Material shown Block Start

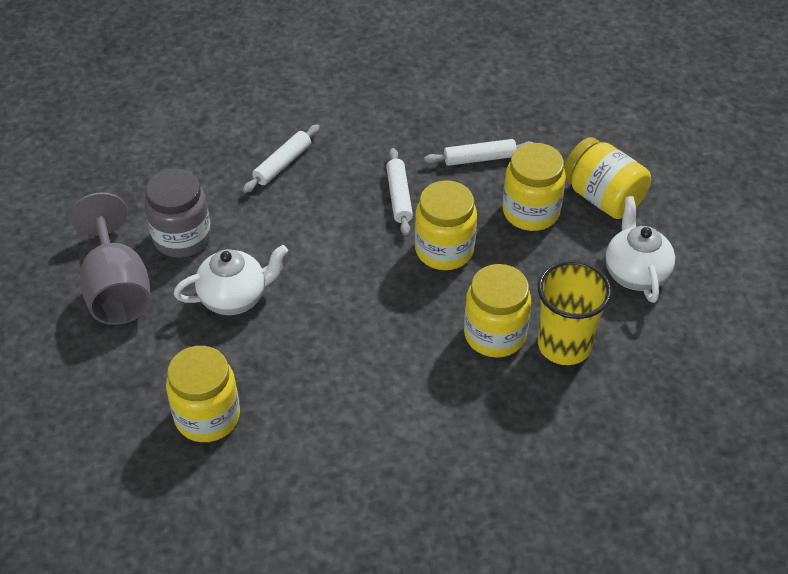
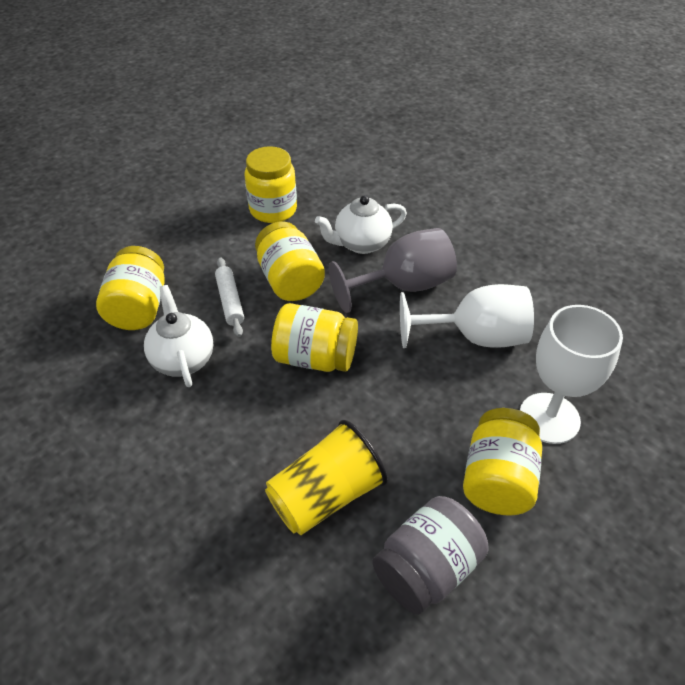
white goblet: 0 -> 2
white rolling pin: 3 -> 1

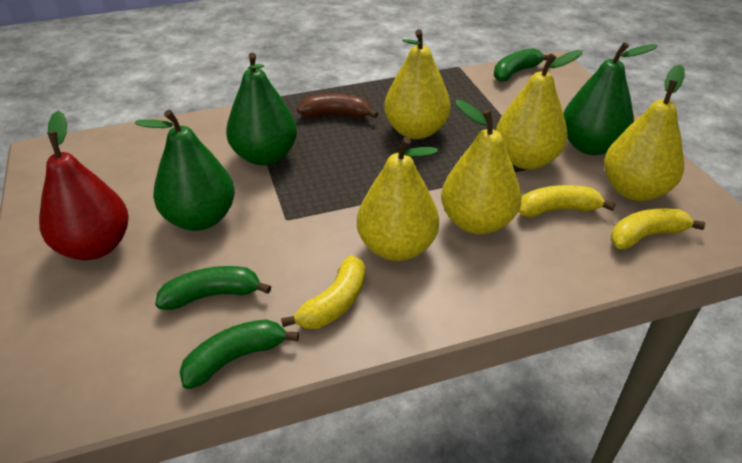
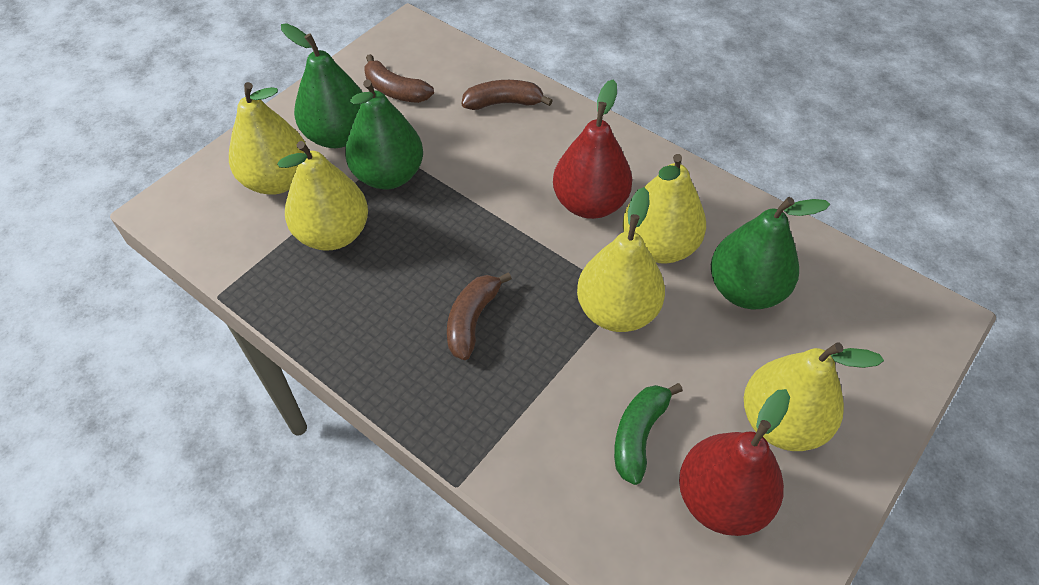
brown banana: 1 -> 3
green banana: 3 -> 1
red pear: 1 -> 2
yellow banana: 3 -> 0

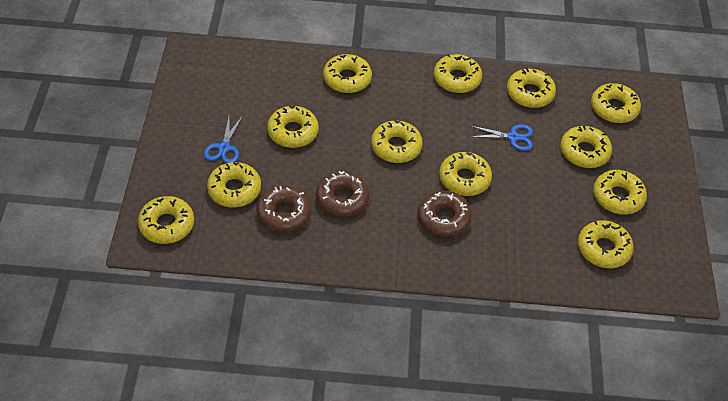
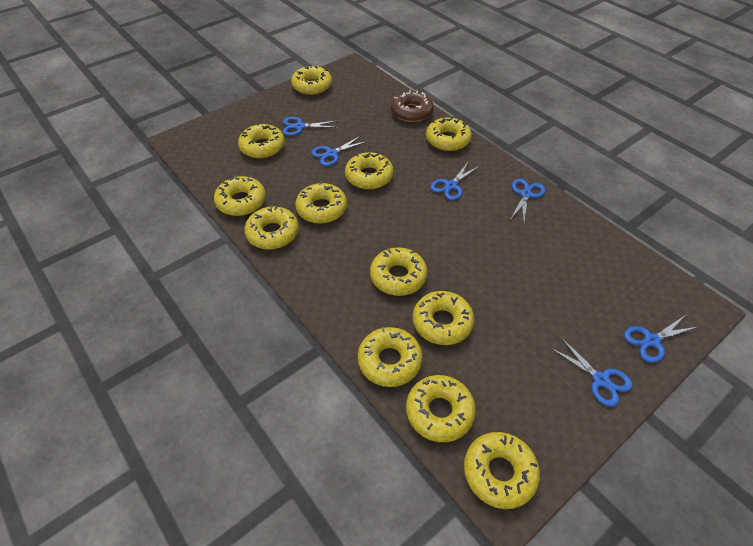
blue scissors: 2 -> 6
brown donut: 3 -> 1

Material shown Block End
Material shown Block Start

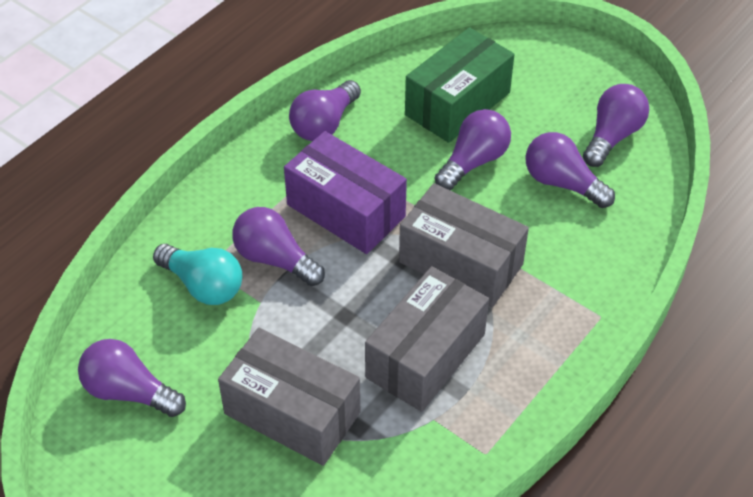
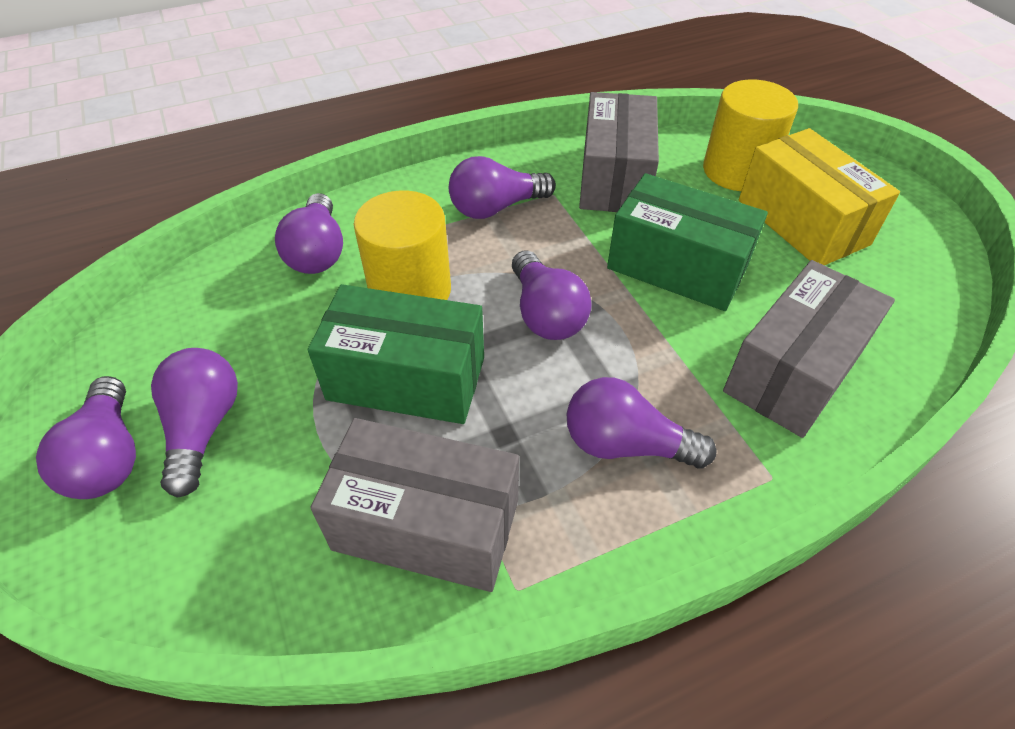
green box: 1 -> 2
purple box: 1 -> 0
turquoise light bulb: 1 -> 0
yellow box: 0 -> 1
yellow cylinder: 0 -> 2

Material shown Block End

Task directions
Exactly as written above, retype the lines starting at the one holding "yellow banana: 3 -> 0" and ending at the one holding "brown donut: 3 -> 1", both included, but not the pictures.

Solution
yellow banana: 3 -> 0

blue scissors: 2 -> 6
brown donut: 3 -> 1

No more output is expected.